## Assignment
Which lines of the listing hold the string "shifted"? Show each of them.

## Provided data
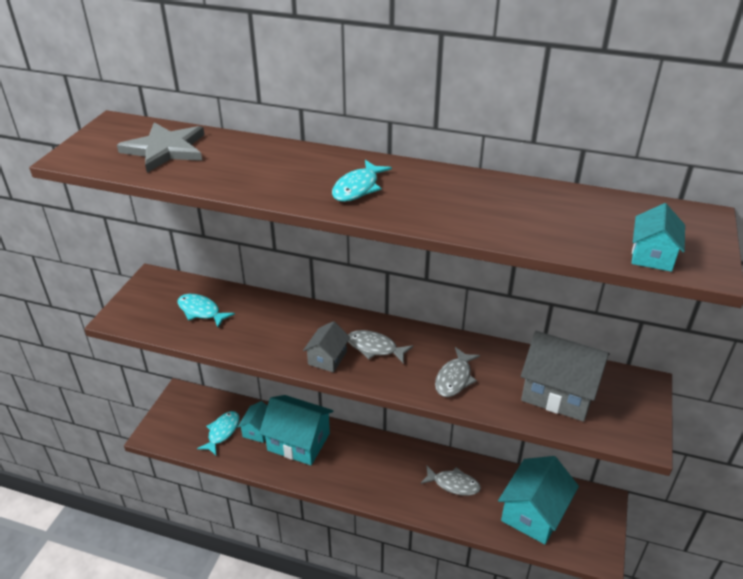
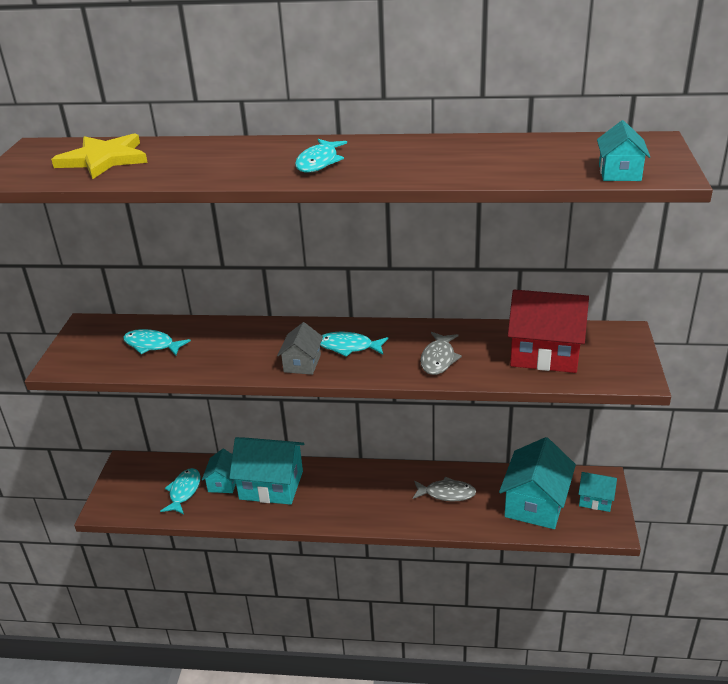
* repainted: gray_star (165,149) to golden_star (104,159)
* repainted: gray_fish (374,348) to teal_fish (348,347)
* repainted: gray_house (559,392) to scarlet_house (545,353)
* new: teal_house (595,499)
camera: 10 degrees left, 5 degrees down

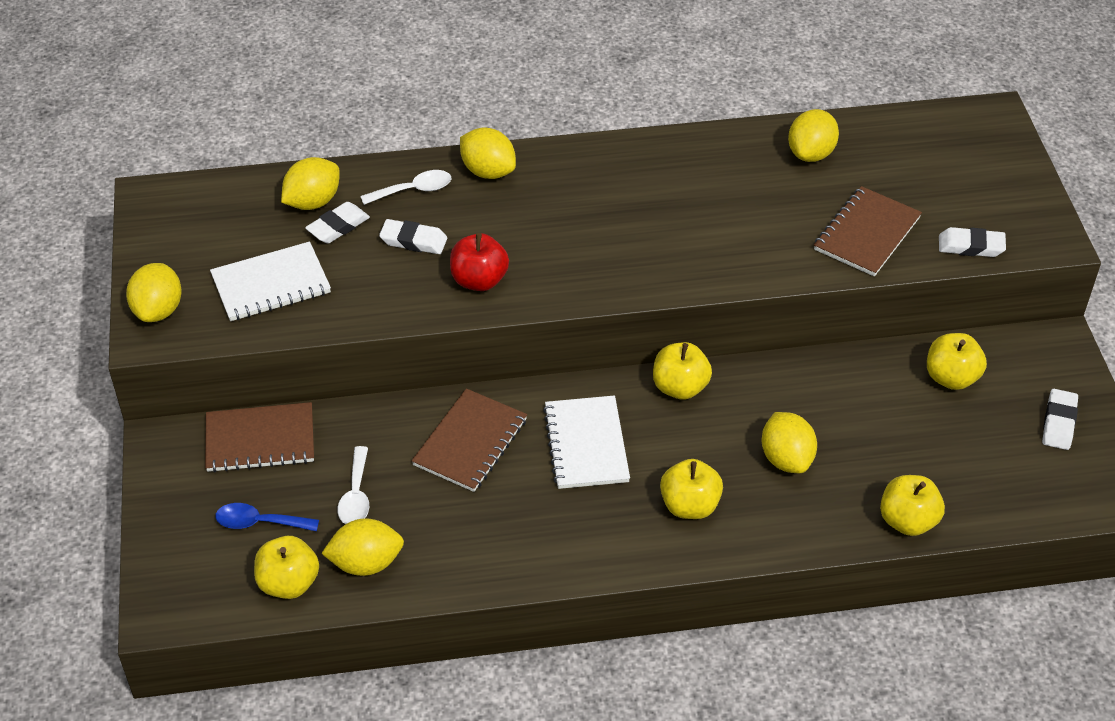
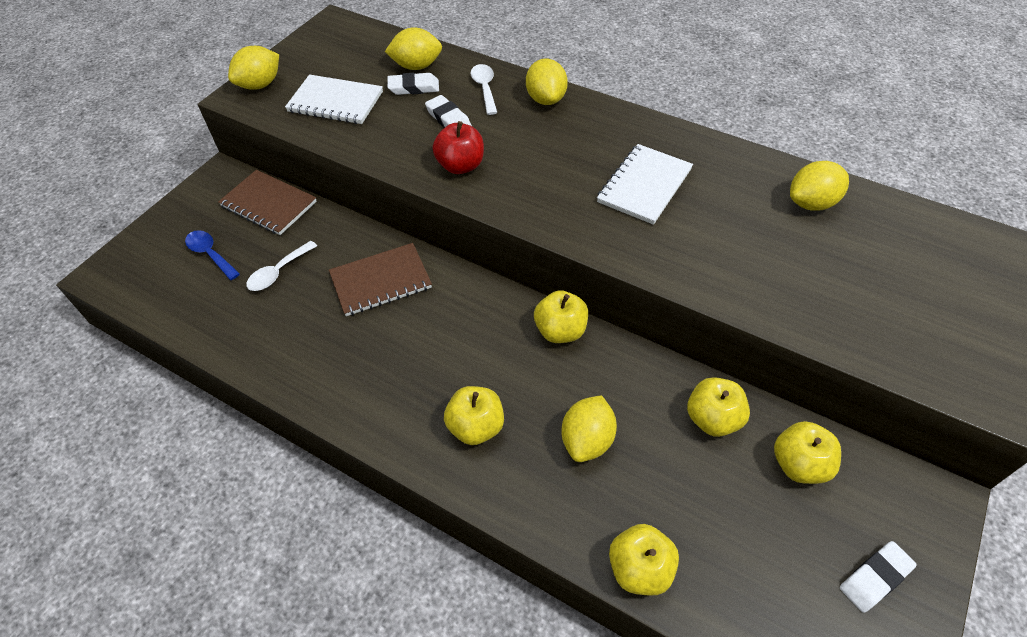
* rotated: pure_white_spoon (414,190) = (484,88) 120 degrees counterclockwise
* shifted: pure_white_notebook (586,444) to (644,186)
* shifted: golden_apple (289,583) to (712,419)
* gone: golden_citrus_fruit (366,563)
* gone: russet_notebook (867,234)
* gone: pure_white_gum_eraser (971,246)
camera: 40 degrees right, 5 degrees up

## Response to this task
* shifted: pure_white_notebook (586,444) to (644,186)
* shifted: golden_apple (289,583) to (712,419)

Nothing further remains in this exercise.